• THE PROBLEM: Copy out, word for word, everything below from the line containing "green pentagon: moved 1 px left" down to the line containing "green pentagon: moved 3 px right, 9 px down", including both of those lines. Leave out the pictures.

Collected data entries
•••

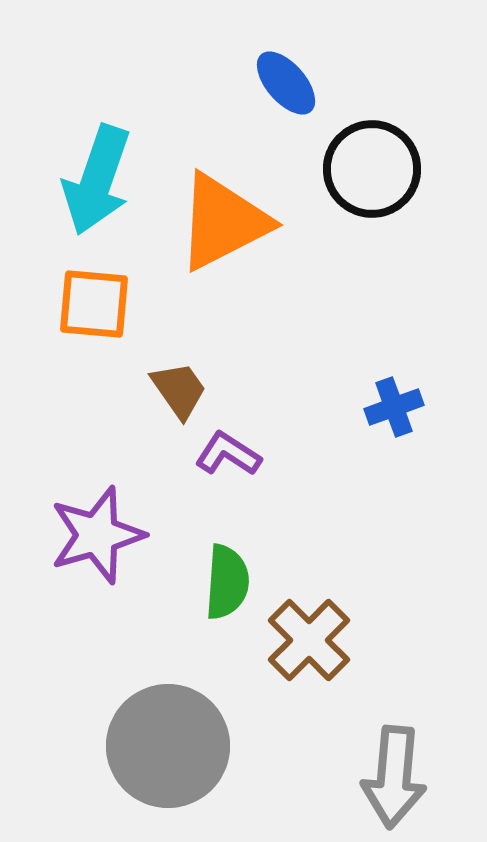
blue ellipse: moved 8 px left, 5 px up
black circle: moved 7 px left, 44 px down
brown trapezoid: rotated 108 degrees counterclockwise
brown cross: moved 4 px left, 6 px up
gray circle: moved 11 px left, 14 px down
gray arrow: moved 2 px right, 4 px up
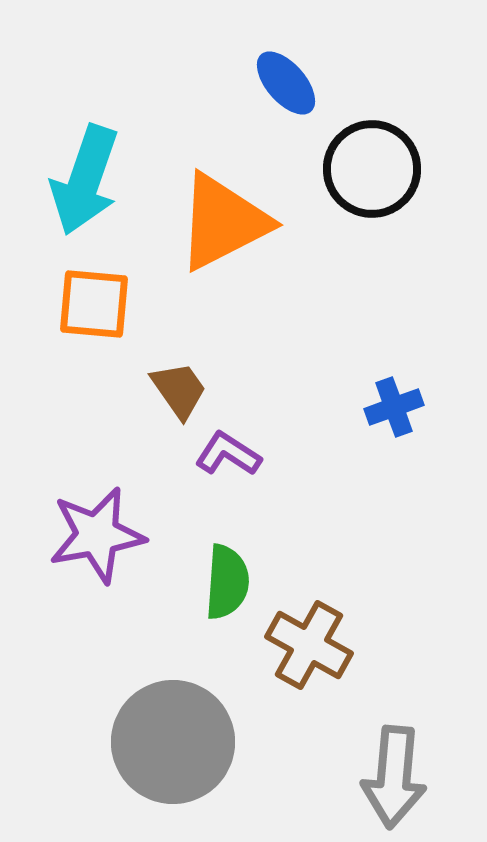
cyan arrow: moved 12 px left
purple star: rotated 6 degrees clockwise
brown cross: moved 5 px down; rotated 16 degrees counterclockwise
gray circle: moved 5 px right, 4 px up
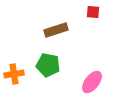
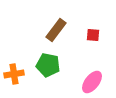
red square: moved 23 px down
brown rectangle: rotated 35 degrees counterclockwise
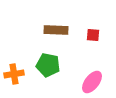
brown rectangle: rotated 55 degrees clockwise
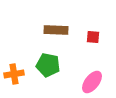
red square: moved 2 px down
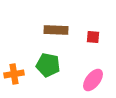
pink ellipse: moved 1 px right, 2 px up
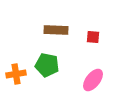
green pentagon: moved 1 px left
orange cross: moved 2 px right
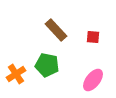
brown rectangle: rotated 45 degrees clockwise
orange cross: rotated 24 degrees counterclockwise
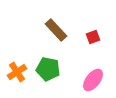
red square: rotated 24 degrees counterclockwise
green pentagon: moved 1 px right, 4 px down
orange cross: moved 1 px right, 2 px up
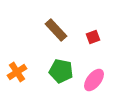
green pentagon: moved 13 px right, 2 px down
pink ellipse: moved 1 px right
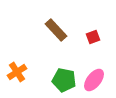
green pentagon: moved 3 px right, 9 px down
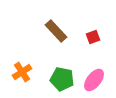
brown rectangle: moved 1 px down
orange cross: moved 5 px right
green pentagon: moved 2 px left, 1 px up
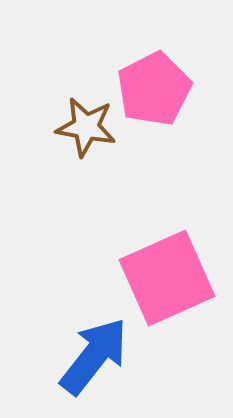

•••

• RESPONSE TO THE EXERCISE:
green pentagon: moved 1 px left
orange cross: moved 2 px right
brown rectangle: rotated 45 degrees clockwise
orange cross: rotated 24 degrees counterclockwise
red square: rotated 24 degrees counterclockwise
green pentagon: moved 1 px right, 4 px down
orange cross: moved 1 px right, 2 px up
green pentagon: moved 13 px right, 2 px down
pink ellipse: moved 1 px right
green pentagon: moved 3 px right, 9 px down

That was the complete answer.